■ Supplied records
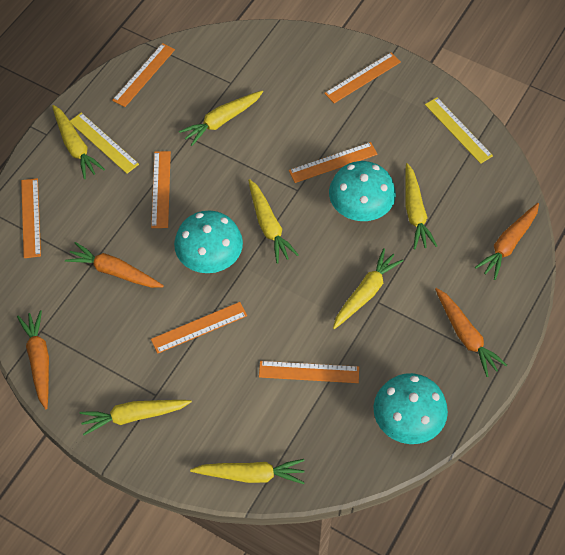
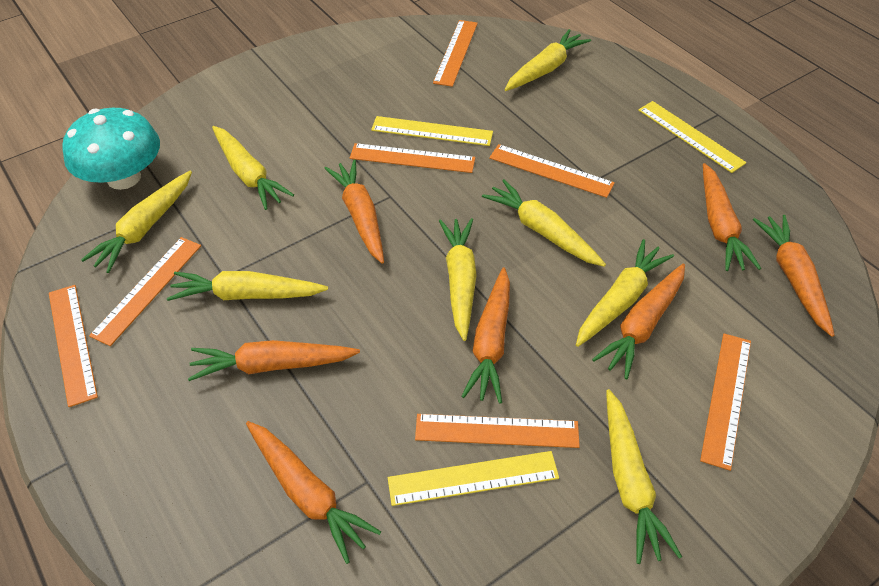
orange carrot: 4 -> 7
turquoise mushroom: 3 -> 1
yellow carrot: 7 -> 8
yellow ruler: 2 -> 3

--

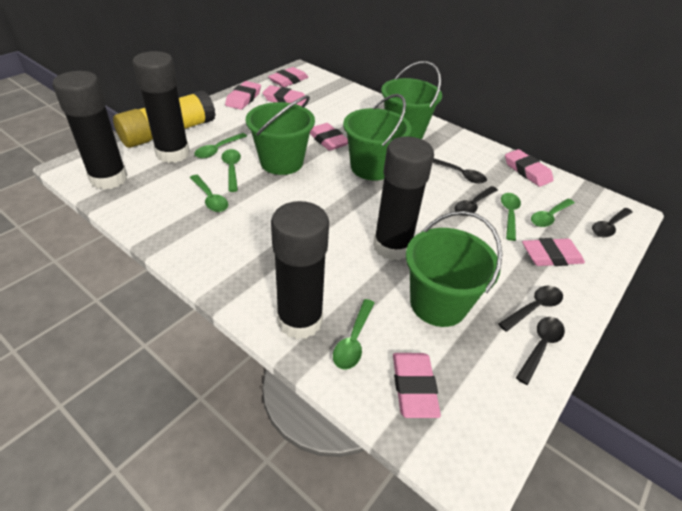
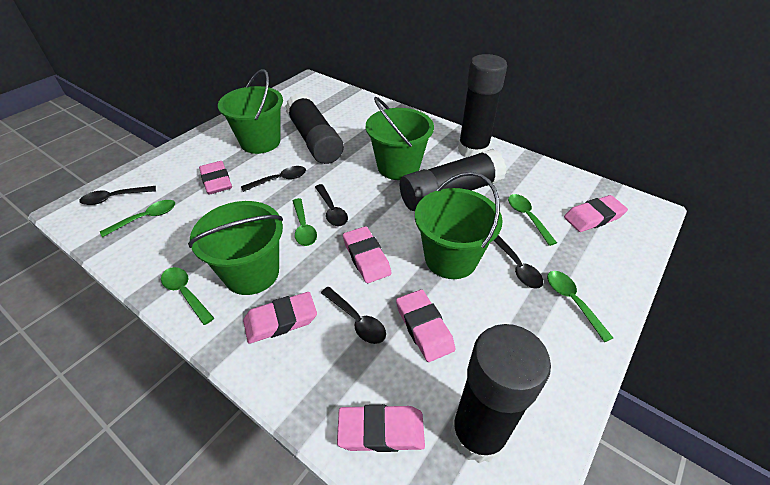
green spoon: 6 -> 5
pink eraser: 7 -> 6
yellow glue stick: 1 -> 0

* * *

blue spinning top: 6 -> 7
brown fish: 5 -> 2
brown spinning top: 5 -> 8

■ Work request
Set down, unchanged, only those lines above that fall between the line with "orange carrot: 4 -> 7" and the line with "yellow ruler: 2 -> 3", the two end lines included.

■ Your response
orange carrot: 4 -> 7
turquoise mushroom: 3 -> 1
yellow carrot: 7 -> 8
yellow ruler: 2 -> 3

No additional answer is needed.